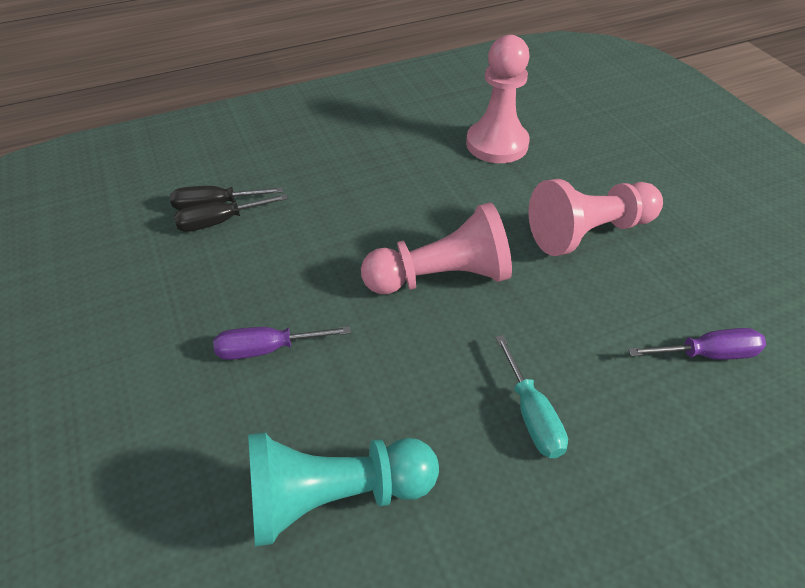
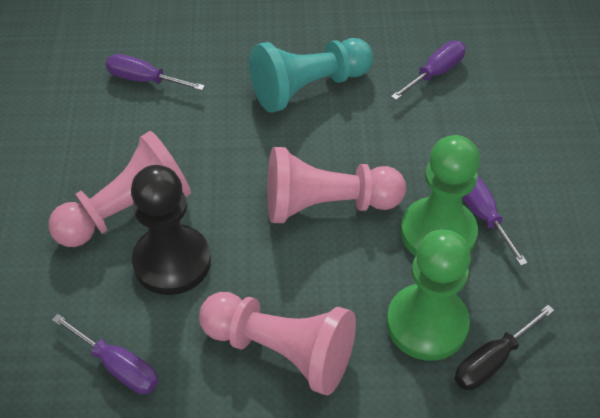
black pawn: 0 -> 1
black screwdriver: 2 -> 1
green pawn: 0 -> 2
purple screwdriver: 2 -> 4
turquoise screwdriver: 1 -> 0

EXERCISE PROMPT
Tell how many lines in the records above carry the word "screwdriver". Only the number should appear in the reply.

EXERCISE RESULT
3